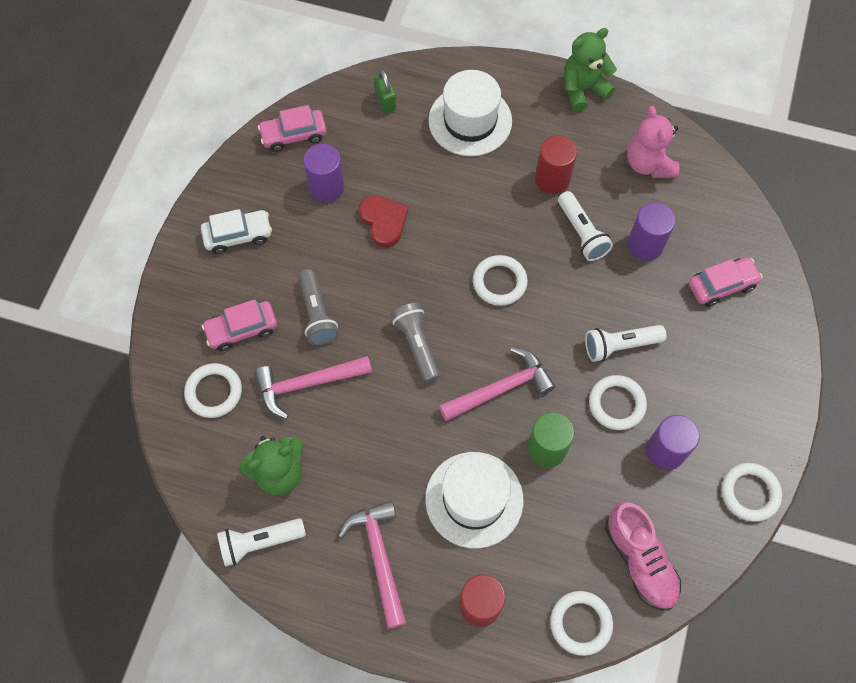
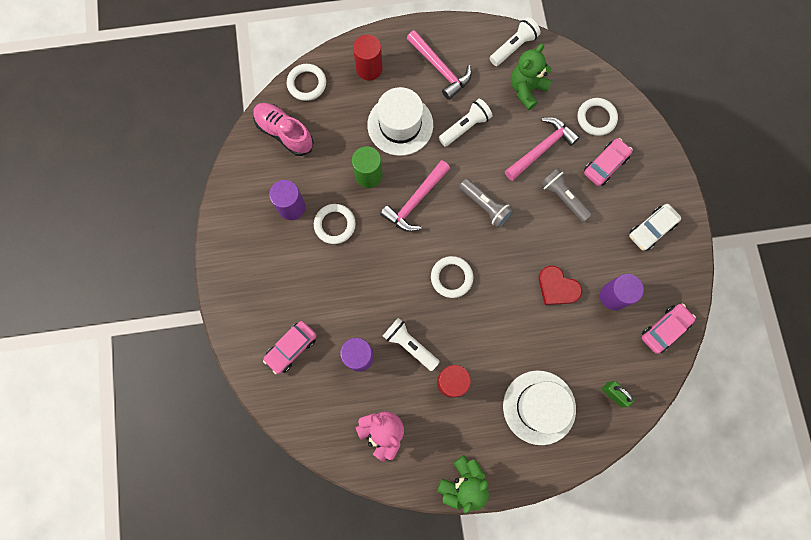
camera: 155 degrees right, 10 degrees up
(620, 346) = (348, 267): white flashlight -> white flashlight (465, 127)
(750, 493) = (228, 203): white ring -> none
+ + + +
## Problem description
Write out, word for word, the line that contains "(620, 346) = (348, 267): white" and every line after it through the last line of the listing.

## Expected answer
(620, 346) = (348, 267): white flashlight -> white flashlight (465, 127)
(750, 493) = (228, 203): white ring -> none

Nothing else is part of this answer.